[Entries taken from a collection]
----------------------------------------

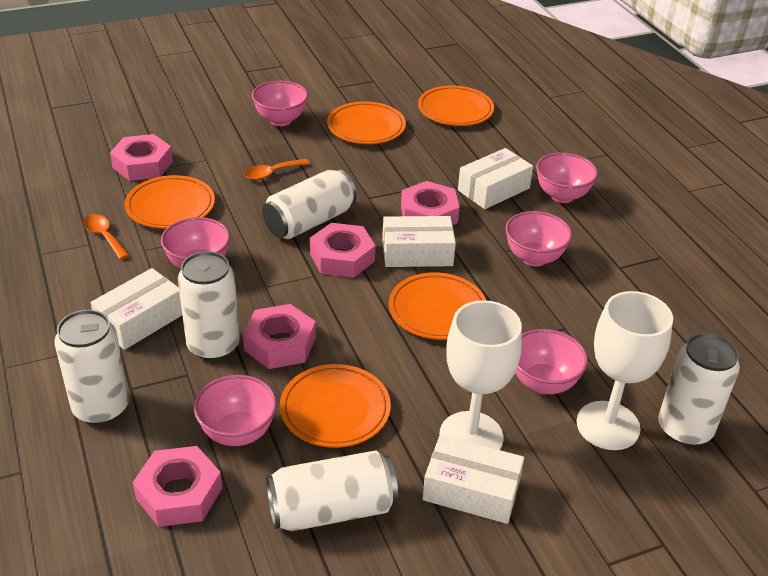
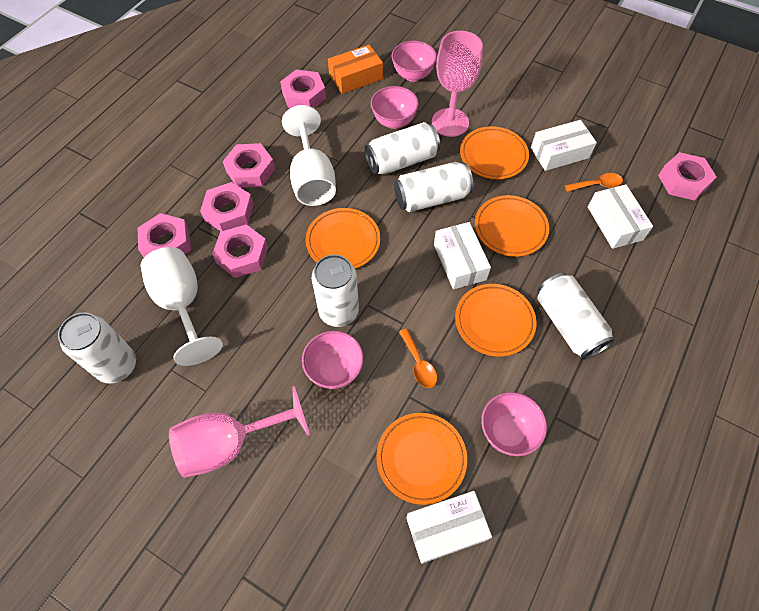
orange box: none = 0 -> [328,45,383,94] = 1
pink bowl: [161,217,230,269] [194,375,277,446] [252,81,308,126] [505,211,572,266] [515,329,588,394] [536,153,598,203] = 6 -> [302,331,364,389] [371,86,419,129] [391,40,437,82] [481,392,547,456] = 4
pink goblet: none = 0 -> [169,386,310,478] [432,31,483,137] = 2
pink nut: [110,134,173,181] [132,446,222,527] [243,304,316,369] [310,223,375,278] [401,181,460,225] = 5 -> [137,213,191,257] [200,182,254,232] [212,224,268,278] [223,143,275,188] [280,69,326,108] [658,152,717,201] = 6

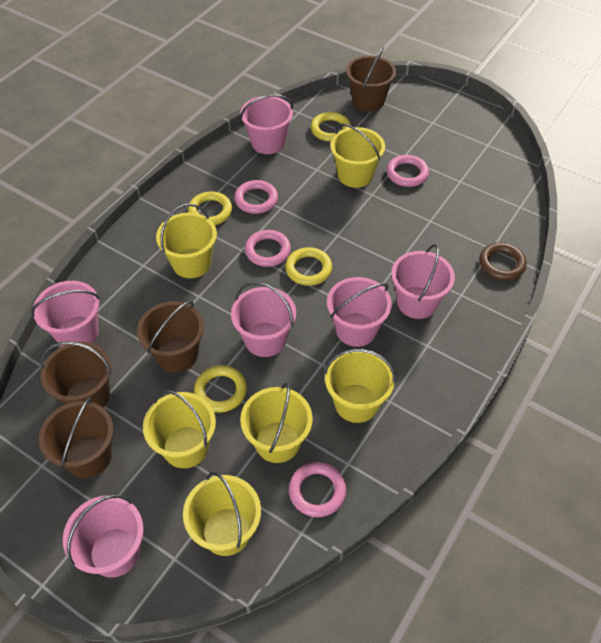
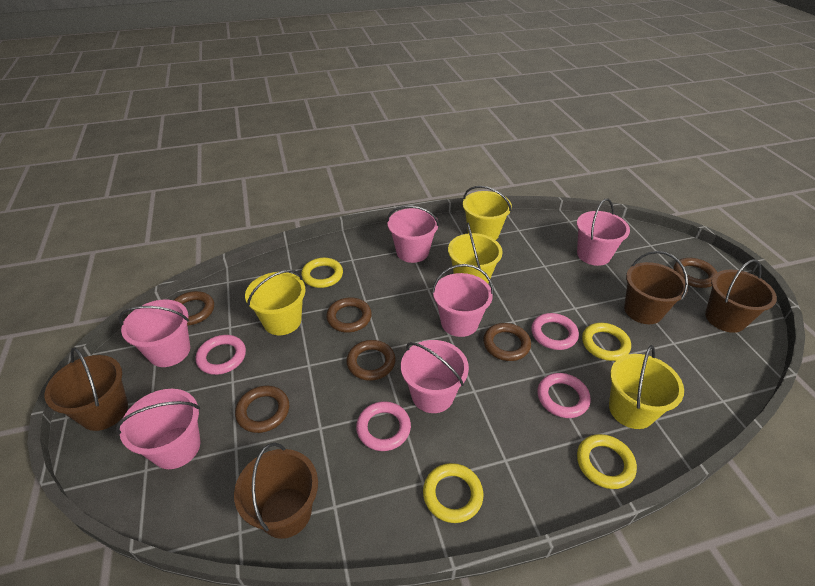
brown ring: [479,243,527,281] = 1 -> [174,291,214,326] [235,386,289,433] [326,298,372,332] [346,340,396,381] [483,323,531,361] [673,258,717,288] = 6
yellow bucket: [143,390,216,468] [156,203,217,278] [183,472,261,556] [240,382,313,463] [324,349,396,423] [330,123,385,188] = 6 -> [245,270,305,335] [448,223,503,284] [463,186,512,240] [609,345,684,429] = 4

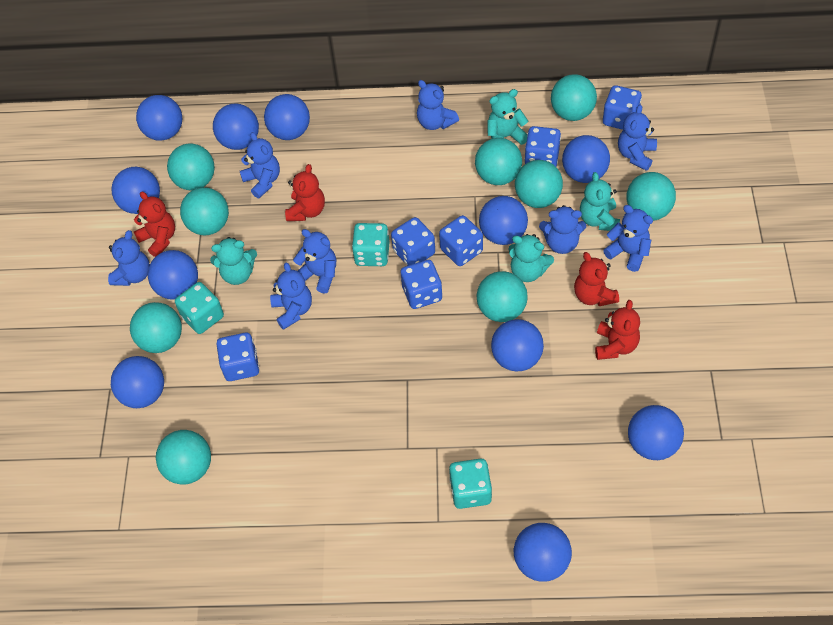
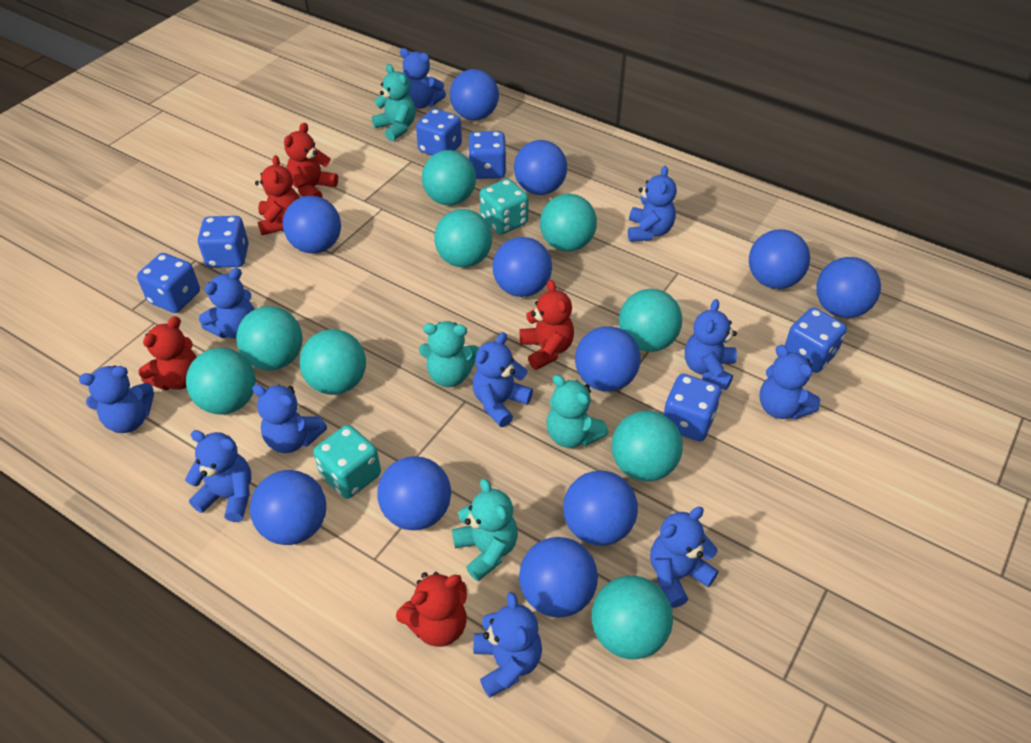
blue teddy bear: [108,230,150,286] [240,132,280,198] [270,262,312,330] [293,229,336,294] [417,80,459,130] [539,205,586,254] [603,205,653,272] [618,105,657,171] = 8 -> [79,366,154,433] [185,430,251,522] [199,268,255,339] [252,384,327,453] [400,48,446,109] [472,332,533,427] [473,592,542,698] [628,166,677,242] [650,507,719,608] [685,299,737,390] [760,345,820,420] = 11
red teddy bear: [134,191,175,257] [285,164,325,221] [574,252,619,306] [595,300,640,360] = 4 -> [138,316,197,390] [255,155,300,235] [284,123,338,198] [396,572,467,647] [520,280,574,370] = 5
turquoise dice: [175,282,224,334] [352,223,389,266] [449,459,492,509] = 3 -> [313,425,381,499] [480,179,529,235] = 2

----------------------------------------

Assignment: Only lines of the data holding the word "pink" go in the answer. Please copy each of them.

Problem solution:
pink bowl: [161,217,230,269] [194,375,277,446] [252,81,308,126] [505,211,572,266] [515,329,588,394] [536,153,598,203] = 6 -> [302,331,364,389] [371,86,419,129] [391,40,437,82] [481,392,547,456] = 4
pink goblet: none = 0 -> [169,386,310,478] [432,31,483,137] = 2
pink nut: [110,134,173,181] [132,446,222,527] [243,304,316,369] [310,223,375,278] [401,181,460,225] = 5 -> [137,213,191,257] [200,182,254,232] [212,224,268,278] [223,143,275,188] [280,69,326,108] [658,152,717,201] = 6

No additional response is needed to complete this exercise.